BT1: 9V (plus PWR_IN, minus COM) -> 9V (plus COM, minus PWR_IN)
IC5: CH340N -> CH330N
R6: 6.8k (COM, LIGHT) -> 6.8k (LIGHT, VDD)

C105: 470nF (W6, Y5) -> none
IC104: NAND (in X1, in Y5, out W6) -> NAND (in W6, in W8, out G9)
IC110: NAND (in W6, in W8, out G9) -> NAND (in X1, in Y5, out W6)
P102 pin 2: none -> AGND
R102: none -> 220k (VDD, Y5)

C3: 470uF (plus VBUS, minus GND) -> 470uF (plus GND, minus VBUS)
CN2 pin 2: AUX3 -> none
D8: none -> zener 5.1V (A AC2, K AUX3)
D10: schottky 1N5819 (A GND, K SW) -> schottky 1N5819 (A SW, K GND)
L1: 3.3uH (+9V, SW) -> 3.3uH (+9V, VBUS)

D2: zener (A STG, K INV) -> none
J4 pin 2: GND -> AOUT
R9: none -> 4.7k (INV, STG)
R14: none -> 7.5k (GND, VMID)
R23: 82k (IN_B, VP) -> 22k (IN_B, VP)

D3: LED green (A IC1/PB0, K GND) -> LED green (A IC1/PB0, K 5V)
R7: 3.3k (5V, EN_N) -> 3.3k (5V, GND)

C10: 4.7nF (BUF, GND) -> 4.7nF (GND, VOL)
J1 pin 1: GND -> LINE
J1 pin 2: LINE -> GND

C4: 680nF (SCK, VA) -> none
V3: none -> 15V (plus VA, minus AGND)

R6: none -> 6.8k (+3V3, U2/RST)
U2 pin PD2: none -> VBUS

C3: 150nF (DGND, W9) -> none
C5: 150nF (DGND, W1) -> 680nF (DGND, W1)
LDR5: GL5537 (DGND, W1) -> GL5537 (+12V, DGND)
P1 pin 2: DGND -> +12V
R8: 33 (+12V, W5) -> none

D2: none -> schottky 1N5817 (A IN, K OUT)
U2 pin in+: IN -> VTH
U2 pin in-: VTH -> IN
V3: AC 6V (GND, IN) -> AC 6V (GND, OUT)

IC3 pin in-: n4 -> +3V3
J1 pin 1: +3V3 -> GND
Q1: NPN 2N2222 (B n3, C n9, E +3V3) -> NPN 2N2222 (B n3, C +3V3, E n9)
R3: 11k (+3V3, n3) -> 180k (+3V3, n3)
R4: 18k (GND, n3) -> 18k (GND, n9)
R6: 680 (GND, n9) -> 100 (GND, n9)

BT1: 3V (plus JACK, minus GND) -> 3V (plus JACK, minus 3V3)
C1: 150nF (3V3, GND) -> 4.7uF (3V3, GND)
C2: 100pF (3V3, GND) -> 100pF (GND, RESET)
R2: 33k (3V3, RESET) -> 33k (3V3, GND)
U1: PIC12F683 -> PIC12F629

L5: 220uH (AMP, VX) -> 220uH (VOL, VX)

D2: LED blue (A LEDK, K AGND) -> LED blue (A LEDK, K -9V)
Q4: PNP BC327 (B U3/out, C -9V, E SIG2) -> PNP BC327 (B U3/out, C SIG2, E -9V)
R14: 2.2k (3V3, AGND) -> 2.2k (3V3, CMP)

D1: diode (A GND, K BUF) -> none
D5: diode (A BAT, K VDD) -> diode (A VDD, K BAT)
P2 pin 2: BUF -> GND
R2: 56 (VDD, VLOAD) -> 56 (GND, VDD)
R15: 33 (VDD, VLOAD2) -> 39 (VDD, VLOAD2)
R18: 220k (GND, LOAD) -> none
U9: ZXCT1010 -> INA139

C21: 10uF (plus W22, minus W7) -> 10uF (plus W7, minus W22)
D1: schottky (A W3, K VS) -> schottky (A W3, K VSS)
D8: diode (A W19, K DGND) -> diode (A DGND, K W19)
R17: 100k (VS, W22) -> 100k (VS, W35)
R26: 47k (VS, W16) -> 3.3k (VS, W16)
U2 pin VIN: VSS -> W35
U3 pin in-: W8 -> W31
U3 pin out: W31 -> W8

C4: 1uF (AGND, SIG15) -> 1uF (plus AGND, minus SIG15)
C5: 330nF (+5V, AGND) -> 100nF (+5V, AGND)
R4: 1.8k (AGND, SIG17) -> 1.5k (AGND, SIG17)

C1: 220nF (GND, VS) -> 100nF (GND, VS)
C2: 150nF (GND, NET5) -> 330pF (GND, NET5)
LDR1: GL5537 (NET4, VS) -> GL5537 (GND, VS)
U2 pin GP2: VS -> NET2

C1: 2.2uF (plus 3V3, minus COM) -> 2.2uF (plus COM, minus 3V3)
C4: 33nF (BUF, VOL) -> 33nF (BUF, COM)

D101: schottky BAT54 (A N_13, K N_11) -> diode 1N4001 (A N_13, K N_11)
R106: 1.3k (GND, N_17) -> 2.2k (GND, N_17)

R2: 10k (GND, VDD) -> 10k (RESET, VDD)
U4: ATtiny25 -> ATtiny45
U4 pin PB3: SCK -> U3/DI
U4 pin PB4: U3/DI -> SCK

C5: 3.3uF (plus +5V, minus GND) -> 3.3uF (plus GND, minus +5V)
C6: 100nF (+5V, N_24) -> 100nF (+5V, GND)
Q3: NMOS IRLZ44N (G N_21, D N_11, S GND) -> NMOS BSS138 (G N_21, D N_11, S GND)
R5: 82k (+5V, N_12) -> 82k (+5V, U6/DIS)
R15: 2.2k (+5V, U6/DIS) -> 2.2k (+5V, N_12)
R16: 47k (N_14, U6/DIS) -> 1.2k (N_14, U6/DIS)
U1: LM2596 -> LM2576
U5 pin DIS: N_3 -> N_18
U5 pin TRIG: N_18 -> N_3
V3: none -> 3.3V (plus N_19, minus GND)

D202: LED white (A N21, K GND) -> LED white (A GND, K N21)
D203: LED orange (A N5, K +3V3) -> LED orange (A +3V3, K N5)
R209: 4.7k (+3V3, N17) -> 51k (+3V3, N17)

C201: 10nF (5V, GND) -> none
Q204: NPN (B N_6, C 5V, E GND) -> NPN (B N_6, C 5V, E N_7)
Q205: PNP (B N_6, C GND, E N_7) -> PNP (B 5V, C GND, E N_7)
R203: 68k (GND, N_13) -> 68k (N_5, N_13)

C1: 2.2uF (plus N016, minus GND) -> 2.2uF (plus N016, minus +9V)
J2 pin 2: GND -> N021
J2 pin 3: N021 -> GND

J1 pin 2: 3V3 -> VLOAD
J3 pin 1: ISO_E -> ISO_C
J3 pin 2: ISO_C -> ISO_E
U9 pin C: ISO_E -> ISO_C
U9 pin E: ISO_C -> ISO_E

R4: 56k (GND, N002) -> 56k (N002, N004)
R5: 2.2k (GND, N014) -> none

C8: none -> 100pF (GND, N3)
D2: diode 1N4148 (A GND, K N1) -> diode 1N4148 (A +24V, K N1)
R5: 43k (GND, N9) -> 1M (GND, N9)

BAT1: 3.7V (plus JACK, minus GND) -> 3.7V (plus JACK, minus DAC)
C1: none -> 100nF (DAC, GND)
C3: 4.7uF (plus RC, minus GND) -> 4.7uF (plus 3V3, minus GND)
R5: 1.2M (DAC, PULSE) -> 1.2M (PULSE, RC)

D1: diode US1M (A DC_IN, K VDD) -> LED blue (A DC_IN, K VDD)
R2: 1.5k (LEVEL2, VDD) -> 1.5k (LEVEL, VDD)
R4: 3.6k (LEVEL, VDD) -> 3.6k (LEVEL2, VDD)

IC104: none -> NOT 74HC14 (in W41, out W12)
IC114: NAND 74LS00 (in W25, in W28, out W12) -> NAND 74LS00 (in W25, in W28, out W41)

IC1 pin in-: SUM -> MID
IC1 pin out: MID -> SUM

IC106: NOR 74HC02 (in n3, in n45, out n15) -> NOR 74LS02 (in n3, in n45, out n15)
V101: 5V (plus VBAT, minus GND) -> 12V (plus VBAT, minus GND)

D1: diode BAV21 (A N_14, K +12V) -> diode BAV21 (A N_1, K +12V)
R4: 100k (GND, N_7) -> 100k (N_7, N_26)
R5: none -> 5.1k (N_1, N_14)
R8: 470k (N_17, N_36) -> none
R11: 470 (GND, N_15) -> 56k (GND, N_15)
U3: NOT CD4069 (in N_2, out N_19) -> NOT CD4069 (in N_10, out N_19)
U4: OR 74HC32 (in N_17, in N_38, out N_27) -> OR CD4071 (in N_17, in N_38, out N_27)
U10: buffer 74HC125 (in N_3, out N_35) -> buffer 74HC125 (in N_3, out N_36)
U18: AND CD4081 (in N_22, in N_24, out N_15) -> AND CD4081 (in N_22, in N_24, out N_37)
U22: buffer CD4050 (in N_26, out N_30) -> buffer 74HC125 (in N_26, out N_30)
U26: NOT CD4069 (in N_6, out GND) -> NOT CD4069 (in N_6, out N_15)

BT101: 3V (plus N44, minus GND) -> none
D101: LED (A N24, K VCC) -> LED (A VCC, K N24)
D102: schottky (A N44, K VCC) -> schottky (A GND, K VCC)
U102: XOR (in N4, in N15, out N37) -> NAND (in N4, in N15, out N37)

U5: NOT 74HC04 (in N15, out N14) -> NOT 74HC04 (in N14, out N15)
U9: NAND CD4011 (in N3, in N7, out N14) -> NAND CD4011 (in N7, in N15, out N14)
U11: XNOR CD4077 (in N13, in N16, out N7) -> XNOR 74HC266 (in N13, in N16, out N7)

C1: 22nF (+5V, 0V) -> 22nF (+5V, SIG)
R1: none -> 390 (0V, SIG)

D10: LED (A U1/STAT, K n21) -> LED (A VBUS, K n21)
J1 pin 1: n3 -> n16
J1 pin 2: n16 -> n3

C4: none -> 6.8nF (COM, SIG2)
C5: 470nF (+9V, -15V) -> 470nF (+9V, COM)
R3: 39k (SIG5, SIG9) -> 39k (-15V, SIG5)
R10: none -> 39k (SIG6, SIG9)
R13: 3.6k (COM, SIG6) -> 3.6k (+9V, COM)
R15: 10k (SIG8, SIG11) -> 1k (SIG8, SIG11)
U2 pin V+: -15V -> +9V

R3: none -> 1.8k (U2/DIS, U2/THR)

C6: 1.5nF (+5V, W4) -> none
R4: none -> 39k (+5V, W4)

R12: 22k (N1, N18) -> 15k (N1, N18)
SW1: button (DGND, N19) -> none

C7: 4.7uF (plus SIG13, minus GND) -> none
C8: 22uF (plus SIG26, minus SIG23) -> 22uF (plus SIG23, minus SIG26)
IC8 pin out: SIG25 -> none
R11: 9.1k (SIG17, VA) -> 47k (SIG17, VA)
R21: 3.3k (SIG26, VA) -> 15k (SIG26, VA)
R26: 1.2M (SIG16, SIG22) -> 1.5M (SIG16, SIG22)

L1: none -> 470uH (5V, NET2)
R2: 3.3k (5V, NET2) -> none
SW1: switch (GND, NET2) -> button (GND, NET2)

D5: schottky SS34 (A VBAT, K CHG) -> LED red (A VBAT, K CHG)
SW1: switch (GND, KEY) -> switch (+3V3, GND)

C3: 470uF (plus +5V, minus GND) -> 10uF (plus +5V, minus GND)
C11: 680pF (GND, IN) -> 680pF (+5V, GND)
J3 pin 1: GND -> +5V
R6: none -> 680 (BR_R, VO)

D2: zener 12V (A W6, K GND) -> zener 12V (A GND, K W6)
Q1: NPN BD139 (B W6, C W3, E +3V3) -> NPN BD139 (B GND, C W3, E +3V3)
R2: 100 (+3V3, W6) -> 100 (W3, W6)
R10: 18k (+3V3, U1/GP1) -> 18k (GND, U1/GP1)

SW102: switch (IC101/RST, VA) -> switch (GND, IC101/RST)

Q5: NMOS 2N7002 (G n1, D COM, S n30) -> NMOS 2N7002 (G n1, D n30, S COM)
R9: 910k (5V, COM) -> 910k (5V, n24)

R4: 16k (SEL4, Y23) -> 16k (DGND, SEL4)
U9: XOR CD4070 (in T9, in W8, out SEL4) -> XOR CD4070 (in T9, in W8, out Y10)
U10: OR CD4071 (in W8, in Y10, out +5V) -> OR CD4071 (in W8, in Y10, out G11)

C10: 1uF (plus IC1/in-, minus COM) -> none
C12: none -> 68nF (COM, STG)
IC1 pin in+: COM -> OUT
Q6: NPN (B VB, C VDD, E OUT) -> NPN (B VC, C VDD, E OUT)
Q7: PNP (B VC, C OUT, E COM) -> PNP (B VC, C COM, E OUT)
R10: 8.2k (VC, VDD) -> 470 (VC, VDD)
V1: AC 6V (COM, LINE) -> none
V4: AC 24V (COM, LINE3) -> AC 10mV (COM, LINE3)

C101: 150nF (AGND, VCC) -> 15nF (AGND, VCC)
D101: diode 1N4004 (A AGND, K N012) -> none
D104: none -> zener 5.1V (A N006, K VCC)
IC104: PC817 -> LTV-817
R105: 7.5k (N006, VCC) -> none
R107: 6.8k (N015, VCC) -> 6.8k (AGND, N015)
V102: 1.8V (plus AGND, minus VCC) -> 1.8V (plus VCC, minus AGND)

_What you have to do_
Wherever a line above contains the string "LEVEL", copy that line.

_Worked solution_
R2: 1.5k (LEVEL2, VDD) -> 1.5k (LEVEL, VDD)
R4: 3.6k (LEVEL, VDD) -> 3.6k (LEVEL2, VDD)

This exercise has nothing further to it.